ENTRIES PROVIDED
== Segment start ==

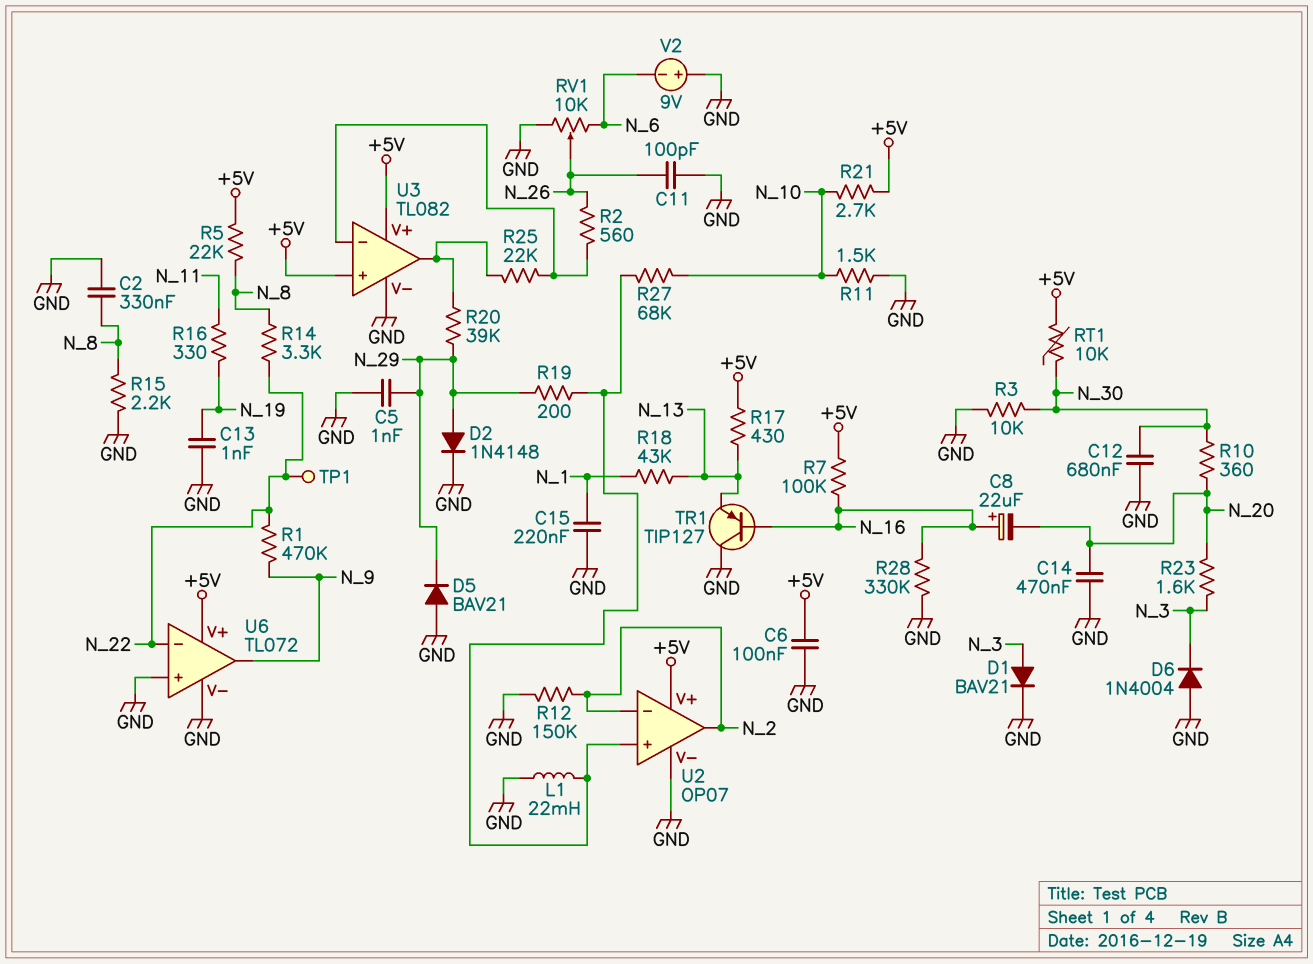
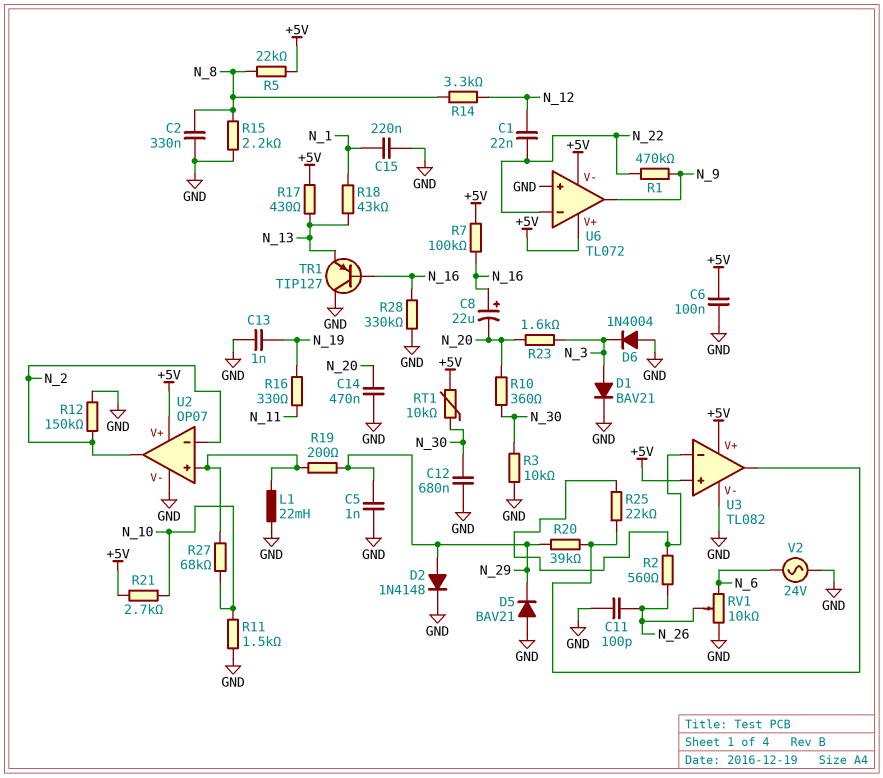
C1: none -> 22nF (N_12, N_22)
R14: 3.3k (N_8, N_22) -> 3.3k (N_8, N_12)
TP1: test point (N_22) -> none
U6 pin V-: GND -> +5V
V2: 9V (plus GND, minus N_6) -> AC 24V (GND, N_6)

== Segment end ==

INSTRUCTIONS TO FOLLOW
Every line of the listing above is to be repeated exactly, with its pictures left out.

RESULT BELOW
C1: none -> 22nF (N_12, N_22)
R14: 3.3k (N_8, N_22) -> 3.3k (N_8, N_12)
TP1: test point (N_22) -> none
U6 pin V-: GND -> +5V
V2: 9V (plus GND, minus N_6) -> AC 24V (GND, N_6)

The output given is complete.